◆ **Data for this exercise**:
━━━━━━━━━━━━━━━━━━━━━━━━━━━━━━
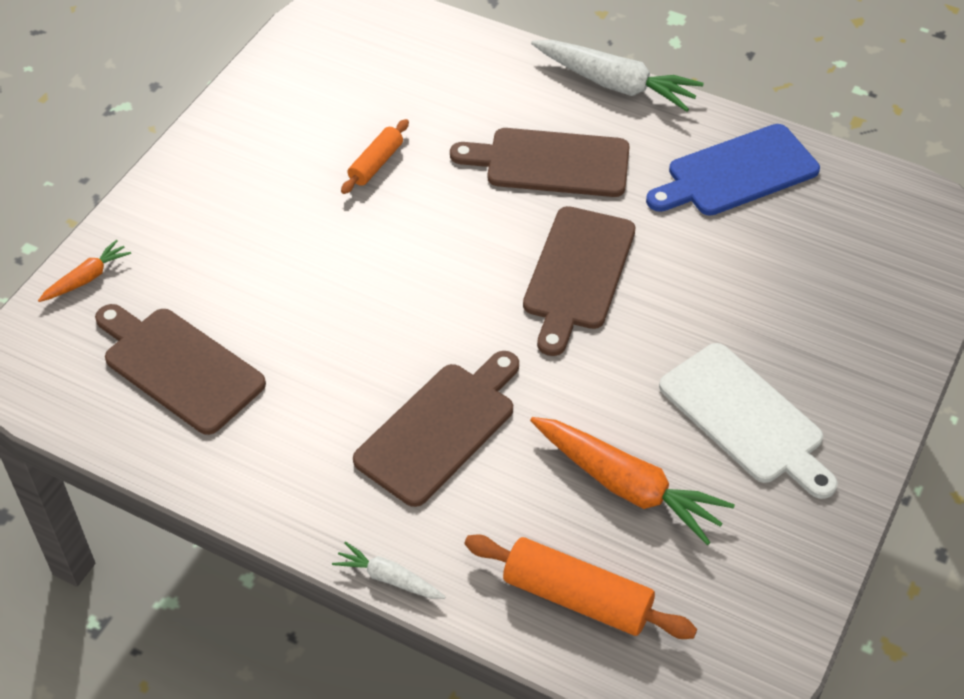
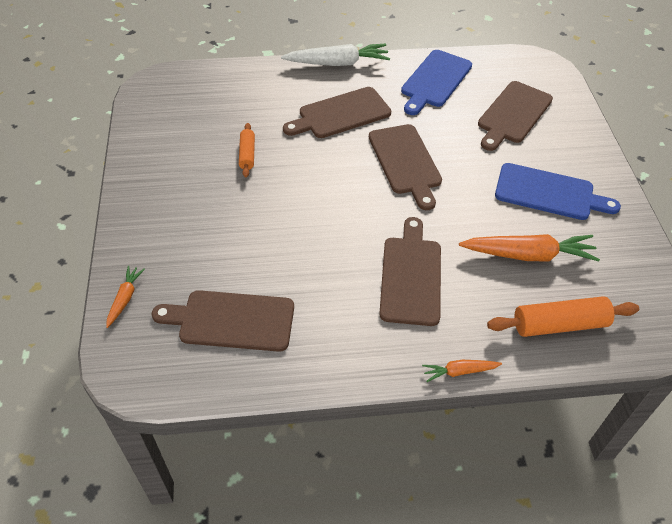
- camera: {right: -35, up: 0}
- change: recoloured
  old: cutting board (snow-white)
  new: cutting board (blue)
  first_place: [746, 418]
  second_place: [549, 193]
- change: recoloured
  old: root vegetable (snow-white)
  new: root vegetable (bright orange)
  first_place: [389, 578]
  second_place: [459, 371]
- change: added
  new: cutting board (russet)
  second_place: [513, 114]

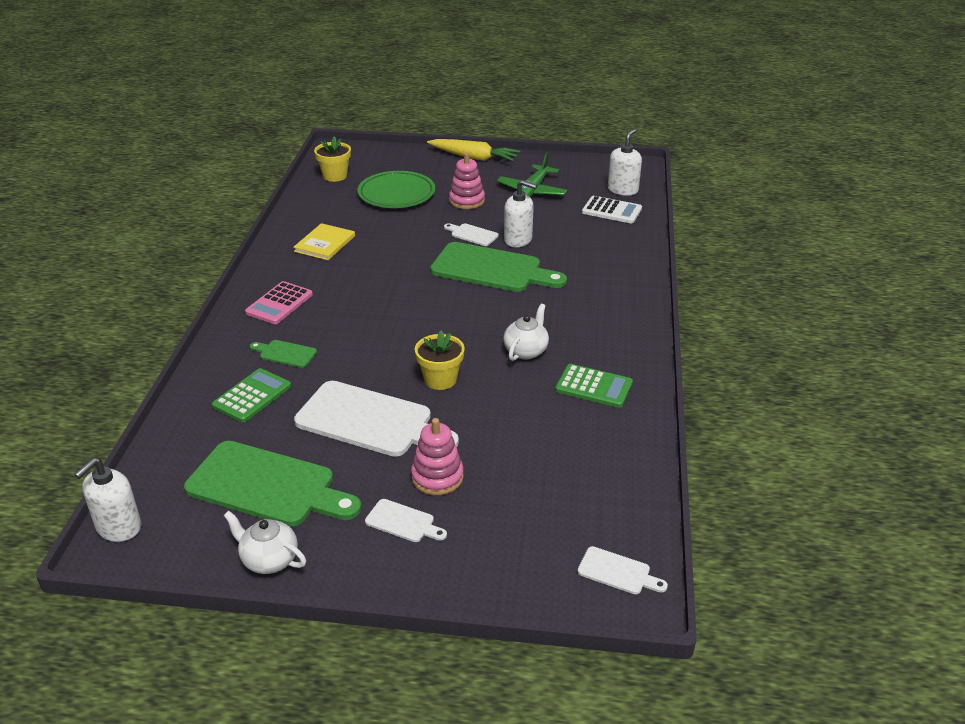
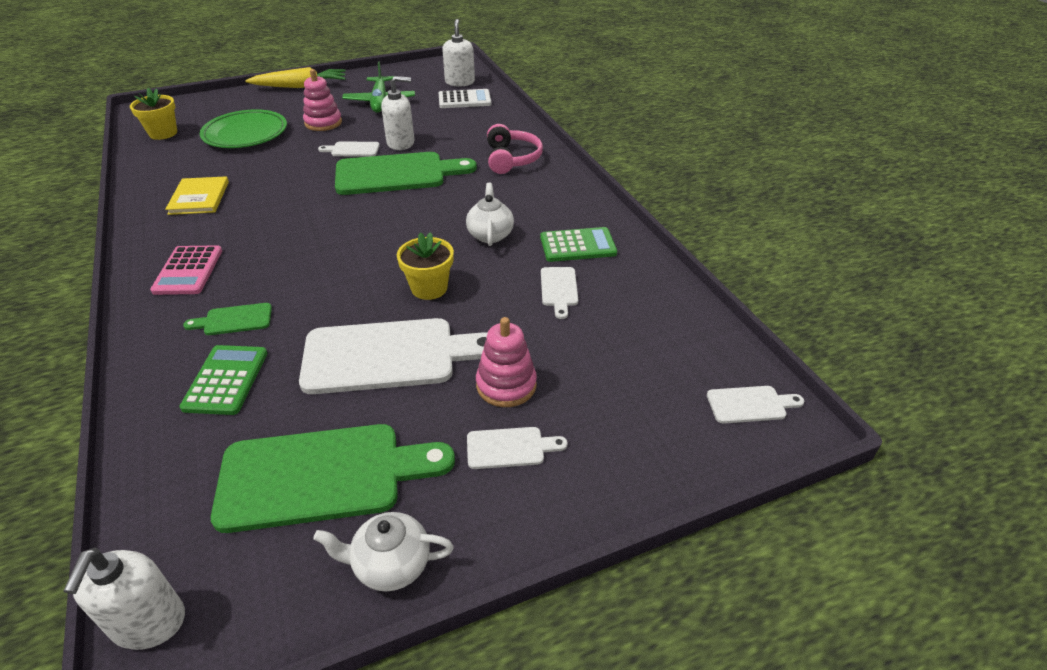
- camera: {right: -30, up: 5}
- change: added
  new: headphones (rose-pink)
  second_place: [511, 159]
- change: added
  new: cutting board (snow-white)
  second_place: [559, 289]

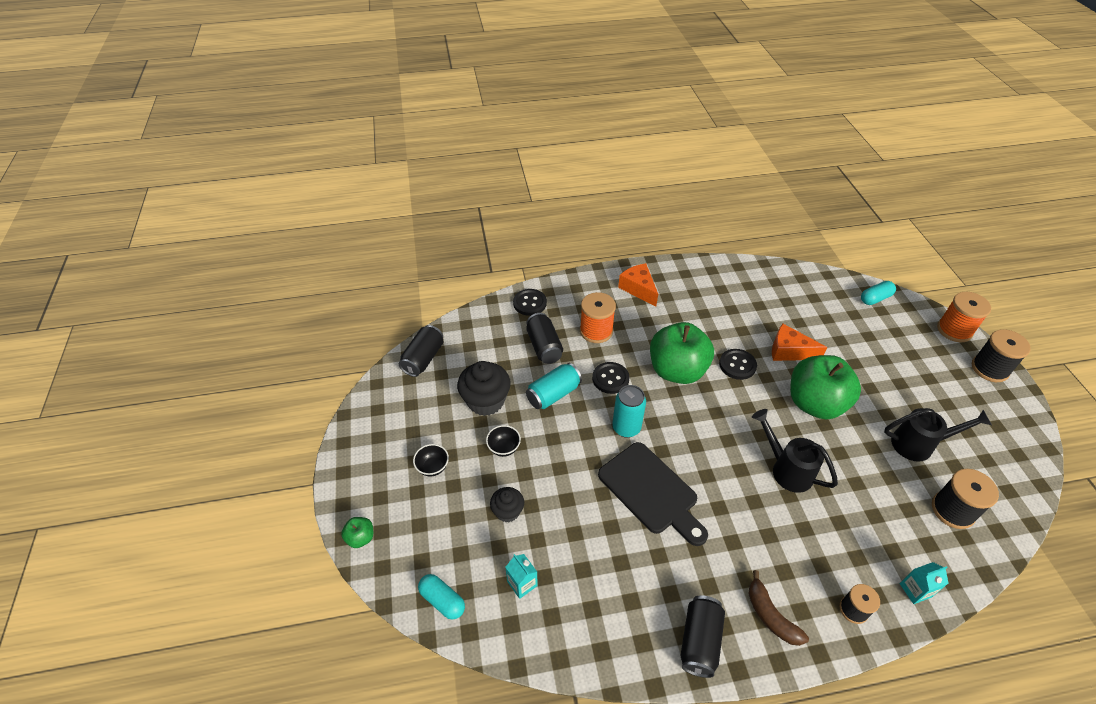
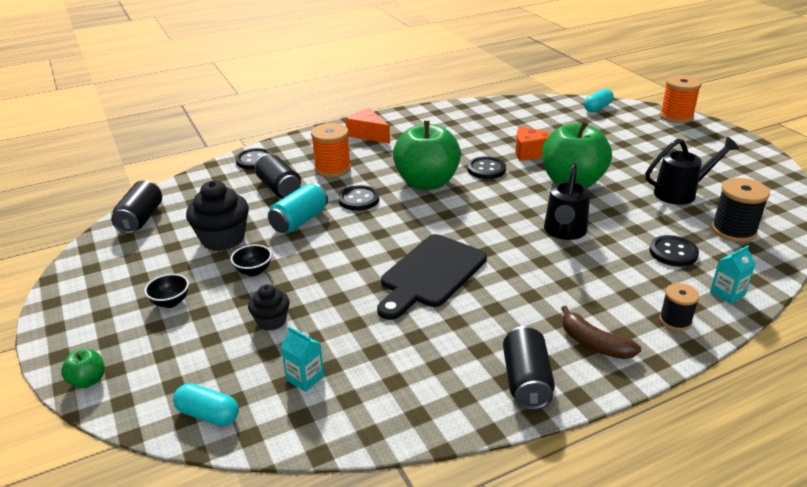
- camera: {right: -15, up: -15}
- change: removed
  old: spool (ebony)
  first_place: [989, 369]
- change: removed
  old: tin (teal)
  first_place: [626, 428]
- change: turned
  old: watering pot (ebony)
  first_place: [786, 469]
  second_place: [564, 232]
  degrees: -105
- change: turned
  old: cutting board (ebony)
  first_place: [651, 491]
  second_place: [430, 274]
  degrees: 90
- change: added
  new: shirt button (ebony)
  second_place: [673, 252]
━━━━━━━━━━━━━━━━━━━━━━━━━━━━━━
◆ **Instructions for the task**:
Reproduce, word for word, everything in the listing above except the pictures.

◆ **Your solution**:
- camera: {right: -35, up: 0}
- change: recoloured
  old: cutting board (snow-white)
  new: cutting board (blue)
  first_place: [746, 418]
  second_place: [549, 193]
- change: recoloured
  old: root vegetable (snow-white)
  new: root vegetable (bright orange)
  first_place: [389, 578]
  second_place: [459, 371]
- change: added
  new: cutting board (russet)
  second_place: [513, 114]

- camera: {right: -30, up: 5}
- change: added
  new: headphones (rose-pink)
  second_place: [511, 159]
- change: added
  new: cutting board (snow-white)
  second_place: [559, 289]

- camera: {right: -15, up: -15}
- change: removed
  old: spool (ebony)
  first_place: [989, 369]
- change: removed
  old: tin (teal)
  first_place: [626, 428]
- change: turned
  old: watering pot (ebony)
  first_place: [786, 469]
  second_place: [564, 232]
  degrees: -105
- change: turned
  old: cutting board (ebony)
  first_place: [651, 491]
  second_place: [430, 274]
  degrees: 90
- change: added
  new: shirt button (ebony)
  second_place: [673, 252]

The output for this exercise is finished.